- What to work on
A single number is expected: the count of lines below where the word "none" occurs.

- Material shown
----

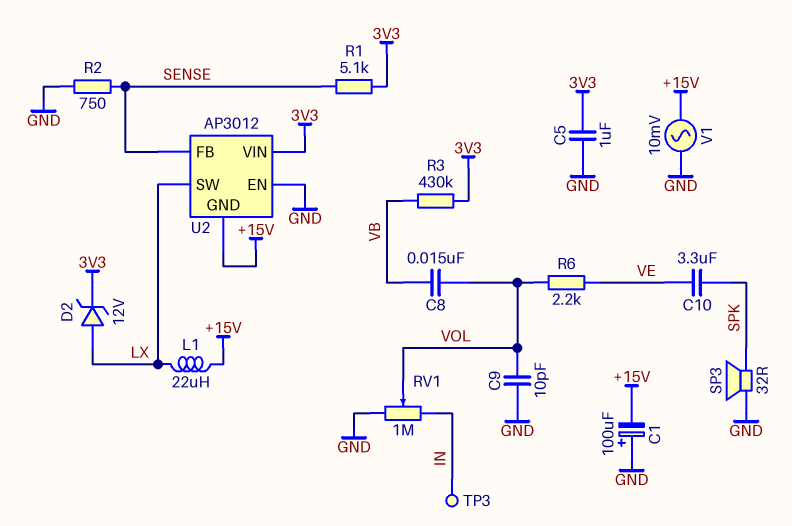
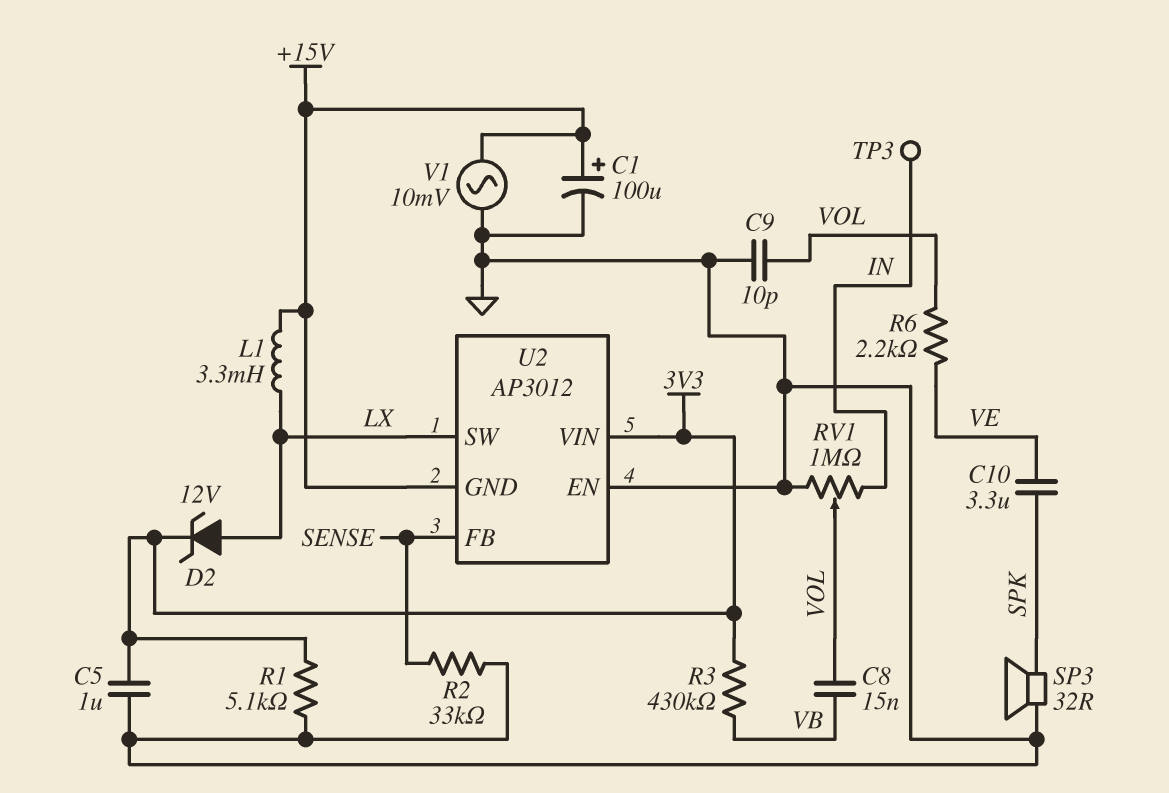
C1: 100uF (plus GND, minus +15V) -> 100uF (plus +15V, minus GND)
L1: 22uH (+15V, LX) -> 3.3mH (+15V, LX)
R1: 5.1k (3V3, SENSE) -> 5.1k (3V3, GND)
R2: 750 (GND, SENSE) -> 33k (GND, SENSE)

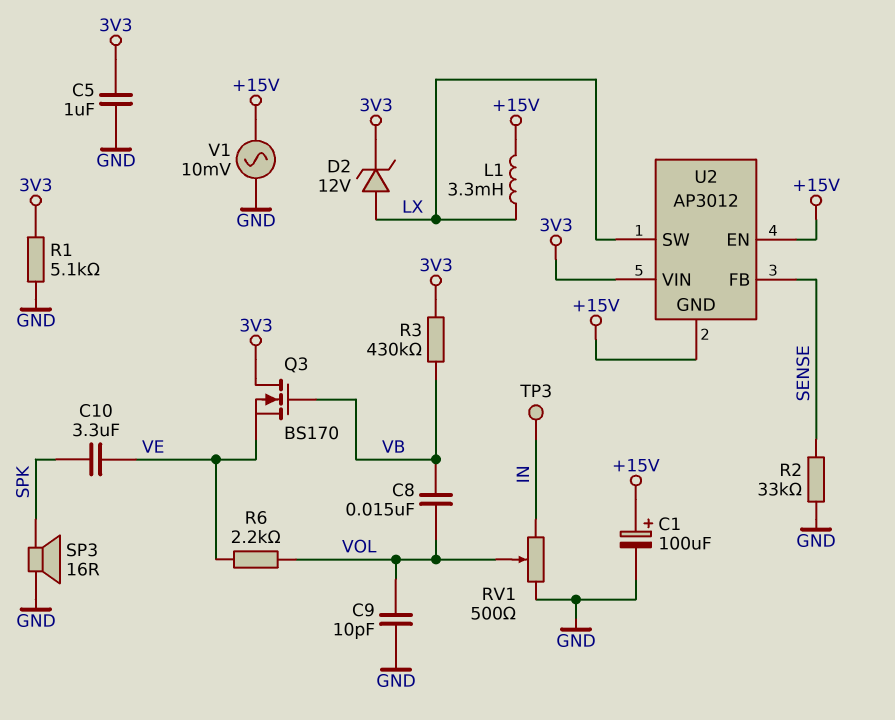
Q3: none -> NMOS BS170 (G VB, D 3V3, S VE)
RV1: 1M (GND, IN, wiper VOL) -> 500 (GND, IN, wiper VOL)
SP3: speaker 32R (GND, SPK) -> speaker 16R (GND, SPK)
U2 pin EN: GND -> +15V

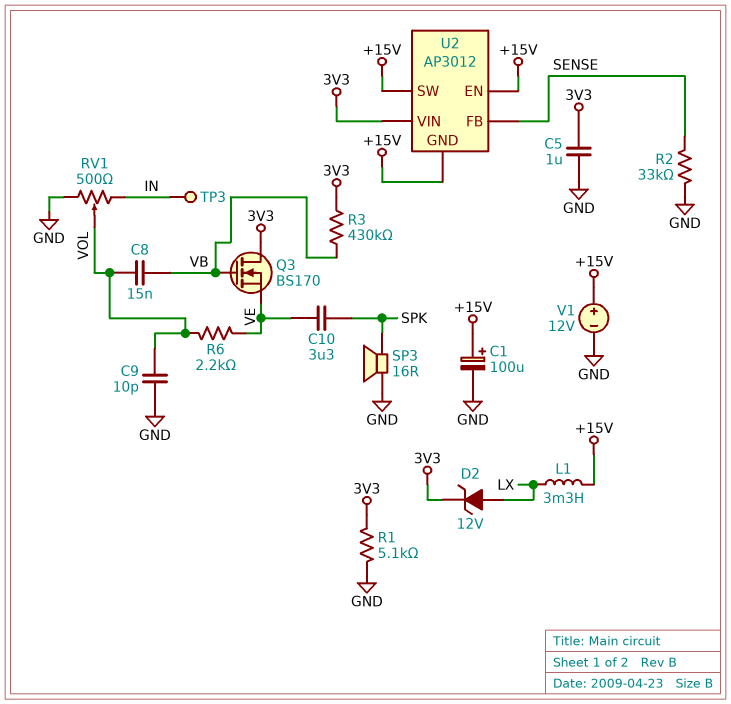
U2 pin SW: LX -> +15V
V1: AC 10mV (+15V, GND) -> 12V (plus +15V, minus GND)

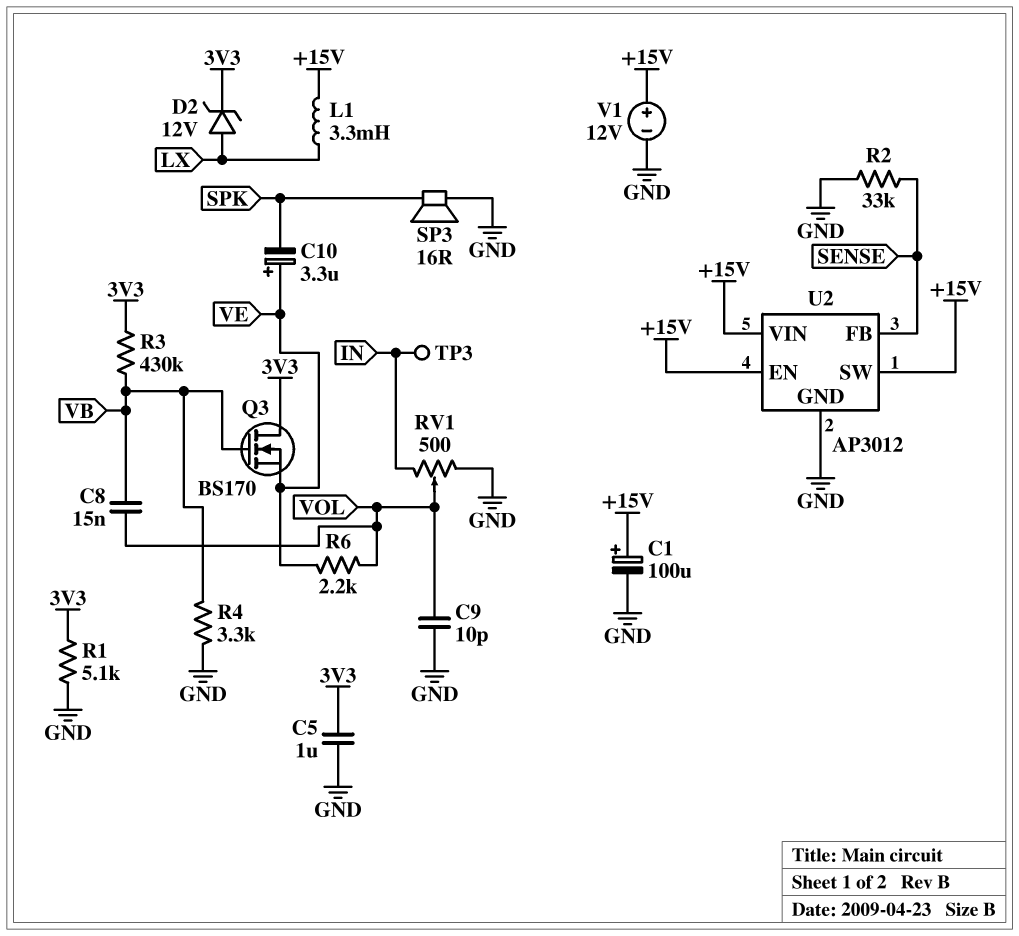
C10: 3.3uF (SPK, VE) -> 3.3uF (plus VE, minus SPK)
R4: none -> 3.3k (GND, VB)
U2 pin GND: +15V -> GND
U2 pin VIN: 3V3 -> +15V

----

- Response
2